**Instructions to follow**.
Can you put the part of the items that opens with the line containing "Does point (428, 458)" and closes with the line containing "coord(738,532)", both ends included, into a Markdown table with columns Row and Line, one numbered row per line and blank lines left out?

[begin Dataset records]

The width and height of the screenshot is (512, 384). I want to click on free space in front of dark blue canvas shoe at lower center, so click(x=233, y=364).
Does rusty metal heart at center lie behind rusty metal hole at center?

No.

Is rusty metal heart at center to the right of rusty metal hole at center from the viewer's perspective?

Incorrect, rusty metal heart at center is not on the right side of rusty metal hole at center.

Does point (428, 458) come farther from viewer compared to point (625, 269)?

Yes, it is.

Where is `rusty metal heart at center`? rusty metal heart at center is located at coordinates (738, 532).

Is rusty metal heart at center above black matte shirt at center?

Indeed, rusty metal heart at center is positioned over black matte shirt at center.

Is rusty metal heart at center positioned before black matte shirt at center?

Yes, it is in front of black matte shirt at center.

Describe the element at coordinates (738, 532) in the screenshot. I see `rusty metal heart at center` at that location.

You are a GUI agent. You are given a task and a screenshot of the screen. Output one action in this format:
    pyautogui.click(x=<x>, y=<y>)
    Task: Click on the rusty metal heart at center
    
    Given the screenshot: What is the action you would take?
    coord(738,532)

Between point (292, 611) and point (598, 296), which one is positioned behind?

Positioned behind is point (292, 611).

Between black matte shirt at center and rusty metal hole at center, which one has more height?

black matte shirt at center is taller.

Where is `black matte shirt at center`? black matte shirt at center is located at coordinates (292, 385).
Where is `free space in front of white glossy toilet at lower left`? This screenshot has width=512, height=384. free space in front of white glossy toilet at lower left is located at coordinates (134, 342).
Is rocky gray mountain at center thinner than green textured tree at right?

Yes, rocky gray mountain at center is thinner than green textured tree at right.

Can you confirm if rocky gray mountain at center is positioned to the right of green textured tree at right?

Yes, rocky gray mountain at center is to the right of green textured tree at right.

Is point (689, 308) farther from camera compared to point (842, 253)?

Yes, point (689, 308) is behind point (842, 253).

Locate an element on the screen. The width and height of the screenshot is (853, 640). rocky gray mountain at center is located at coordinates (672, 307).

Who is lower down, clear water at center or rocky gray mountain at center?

[end Dataset records]

**Answer to this exercise**.
| Row | Line |
|---|---|
| 1 | Does point (428, 458) come farther from viewer compared to point (625, 269)? |
| 2 | Yes, it is. |
| 3 | Where is `rusty metal heart at center`? rusty metal heart at center is located at coordinates (738, 532). |
| 4 | Is rusty metal heart at center above black matte shirt at center? |
| 5 | Indeed, rusty metal heart at center is positioned over black matte shirt at center. |
| 6 | Is rusty metal heart at center positioned before black matte shirt at center? |
| 7 | Yes, it is in front of black matte shirt at center. |
| 8 | Describe the element at coordinates (738, 532) in the screenshot. I see `rusty metal heart at center` at that location. |
| 9 | You are a GUI agent. You are given a task and a screenshot of the screen. Output one action in this format: |
| 10 |     pyautogui.click(x=<x>, y=<y>) |
| 11 |     Task: Click on the rusty metal heart at center |
| 12 |     Given the screenshot: What is the action you would take? |
| 13 |     coord(738,532) |